Start of DATA

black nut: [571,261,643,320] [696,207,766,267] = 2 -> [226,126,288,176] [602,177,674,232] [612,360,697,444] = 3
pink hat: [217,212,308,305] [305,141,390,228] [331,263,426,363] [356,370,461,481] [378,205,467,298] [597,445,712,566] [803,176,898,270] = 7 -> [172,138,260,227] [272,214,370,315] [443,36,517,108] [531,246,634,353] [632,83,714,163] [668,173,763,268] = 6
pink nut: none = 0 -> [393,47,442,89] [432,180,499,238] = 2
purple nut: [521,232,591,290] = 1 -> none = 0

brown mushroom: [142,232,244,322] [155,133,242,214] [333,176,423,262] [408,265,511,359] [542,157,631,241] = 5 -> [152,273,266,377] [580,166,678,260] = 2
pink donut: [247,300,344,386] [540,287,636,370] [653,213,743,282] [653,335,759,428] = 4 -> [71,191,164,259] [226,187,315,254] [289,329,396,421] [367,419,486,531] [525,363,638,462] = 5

End of DATA
Start of DATA

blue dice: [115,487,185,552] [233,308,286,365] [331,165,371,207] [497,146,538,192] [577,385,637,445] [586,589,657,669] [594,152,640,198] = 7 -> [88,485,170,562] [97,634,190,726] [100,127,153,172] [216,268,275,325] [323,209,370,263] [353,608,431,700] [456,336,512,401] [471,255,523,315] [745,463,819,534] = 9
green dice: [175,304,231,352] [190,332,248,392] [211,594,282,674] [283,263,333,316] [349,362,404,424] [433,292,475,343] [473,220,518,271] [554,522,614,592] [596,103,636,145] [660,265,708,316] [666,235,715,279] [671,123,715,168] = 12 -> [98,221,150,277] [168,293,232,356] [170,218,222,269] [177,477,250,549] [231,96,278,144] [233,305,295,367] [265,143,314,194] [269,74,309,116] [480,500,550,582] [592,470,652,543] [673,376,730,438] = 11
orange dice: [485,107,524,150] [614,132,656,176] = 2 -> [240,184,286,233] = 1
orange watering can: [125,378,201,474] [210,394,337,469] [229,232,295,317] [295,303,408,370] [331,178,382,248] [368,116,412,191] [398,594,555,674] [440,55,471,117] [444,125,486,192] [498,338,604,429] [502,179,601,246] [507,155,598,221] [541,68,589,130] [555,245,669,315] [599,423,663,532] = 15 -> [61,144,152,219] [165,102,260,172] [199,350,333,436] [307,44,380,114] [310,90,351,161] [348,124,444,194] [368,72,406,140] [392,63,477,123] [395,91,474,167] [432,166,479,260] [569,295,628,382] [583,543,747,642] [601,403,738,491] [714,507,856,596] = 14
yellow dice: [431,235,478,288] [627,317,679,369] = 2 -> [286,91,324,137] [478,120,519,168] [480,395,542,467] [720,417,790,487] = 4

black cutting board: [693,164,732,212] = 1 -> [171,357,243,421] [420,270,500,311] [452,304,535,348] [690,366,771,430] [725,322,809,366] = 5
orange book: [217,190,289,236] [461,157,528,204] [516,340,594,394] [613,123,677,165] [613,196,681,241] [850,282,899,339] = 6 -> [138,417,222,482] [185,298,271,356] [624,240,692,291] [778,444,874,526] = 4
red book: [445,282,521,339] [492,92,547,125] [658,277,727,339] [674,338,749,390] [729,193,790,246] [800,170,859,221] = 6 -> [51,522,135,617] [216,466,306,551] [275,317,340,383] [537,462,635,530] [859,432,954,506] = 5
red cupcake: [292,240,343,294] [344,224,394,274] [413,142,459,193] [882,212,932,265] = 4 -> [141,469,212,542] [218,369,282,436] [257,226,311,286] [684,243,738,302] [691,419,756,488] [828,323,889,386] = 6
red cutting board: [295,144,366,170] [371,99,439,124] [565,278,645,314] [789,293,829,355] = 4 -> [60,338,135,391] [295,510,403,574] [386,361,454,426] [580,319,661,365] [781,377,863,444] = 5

End of DATA
Start of DATA

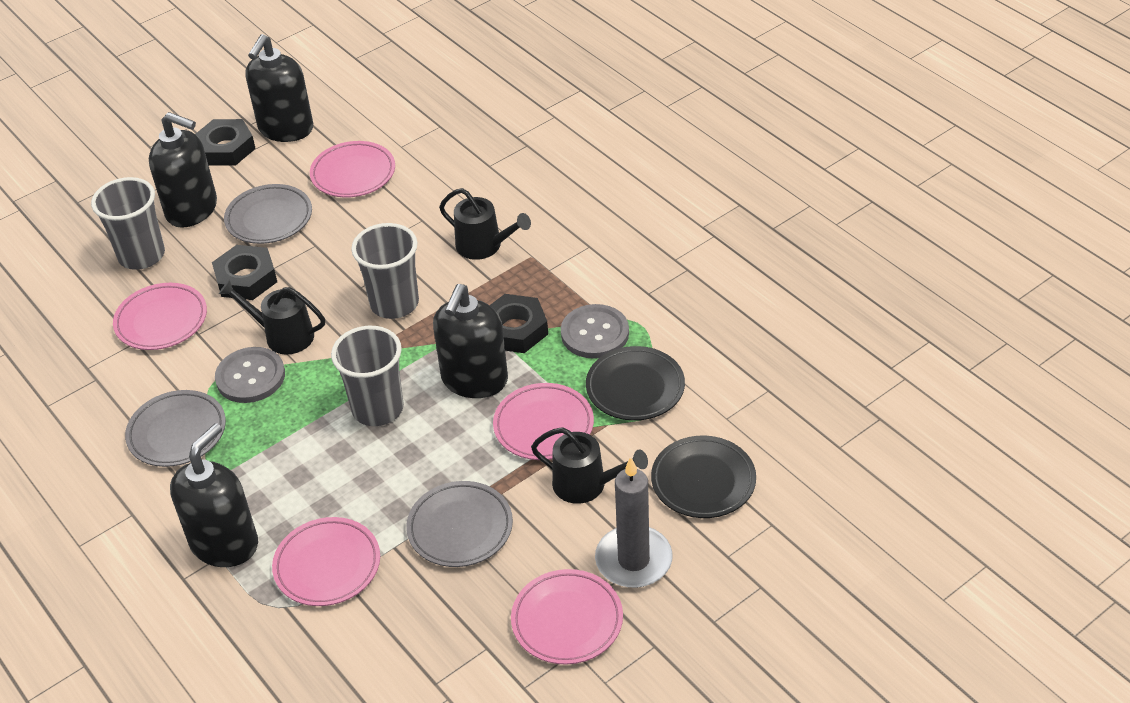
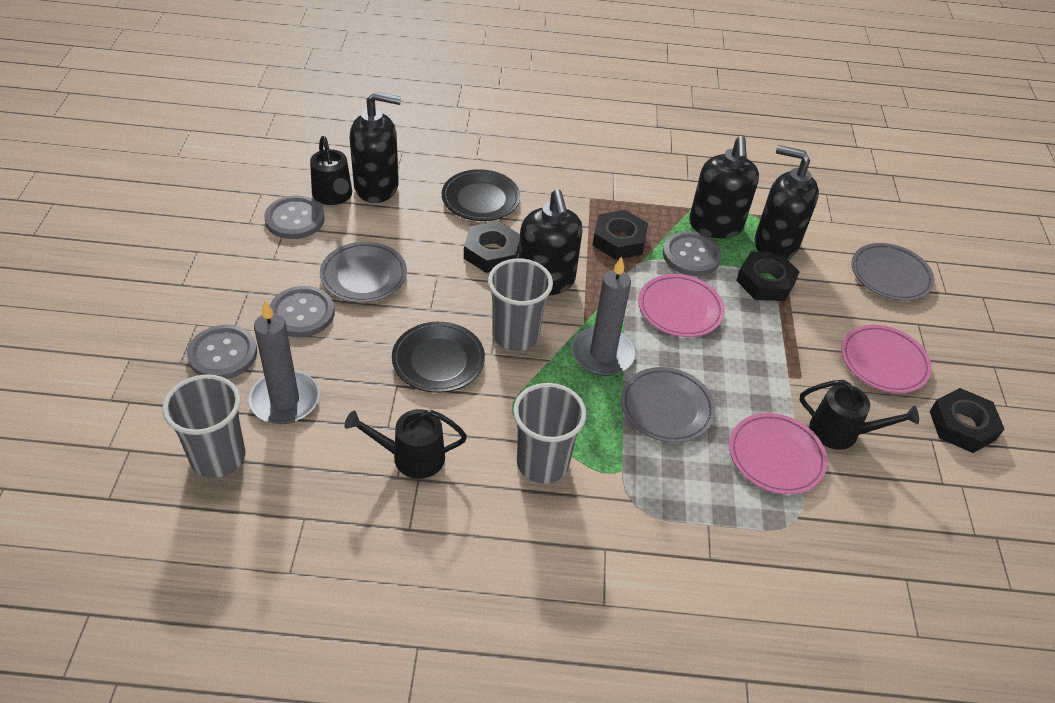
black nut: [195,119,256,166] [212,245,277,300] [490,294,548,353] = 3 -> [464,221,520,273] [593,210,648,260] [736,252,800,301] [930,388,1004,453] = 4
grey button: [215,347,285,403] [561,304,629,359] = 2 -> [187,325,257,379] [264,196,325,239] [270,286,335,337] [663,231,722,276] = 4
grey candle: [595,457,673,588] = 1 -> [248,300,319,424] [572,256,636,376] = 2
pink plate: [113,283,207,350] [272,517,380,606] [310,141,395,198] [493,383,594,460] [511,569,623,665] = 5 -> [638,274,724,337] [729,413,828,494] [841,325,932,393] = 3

End of DATA

Scan the entries above for the line containing "black nut: [571,261,643,320]", and copy it and all lines after it exactly, down to and including the line containing "brown mushroom: [142,232,244,322]".

black nut: [571,261,643,320] [696,207,766,267] = 2 -> [226,126,288,176] [602,177,674,232] [612,360,697,444] = 3
pink hat: [217,212,308,305] [305,141,390,228] [331,263,426,363] [356,370,461,481] [378,205,467,298] [597,445,712,566] [803,176,898,270] = 7 -> [172,138,260,227] [272,214,370,315] [443,36,517,108] [531,246,634,353] [632,83,714,163] [668,173,763,268] = 6
pink nut: none = 0 -> [393,47,442,89] [432,180,499,238] = 2
purple nut: [521,232,591,290] = 1 -> none = 0

brown mushroom: [142,232,244,322] [155,133,242,214] [333,176,423,262] [408,265,511,359] [542,157,631,241] = 5 -> [152,273,266,377] [580,166,678,260] = 2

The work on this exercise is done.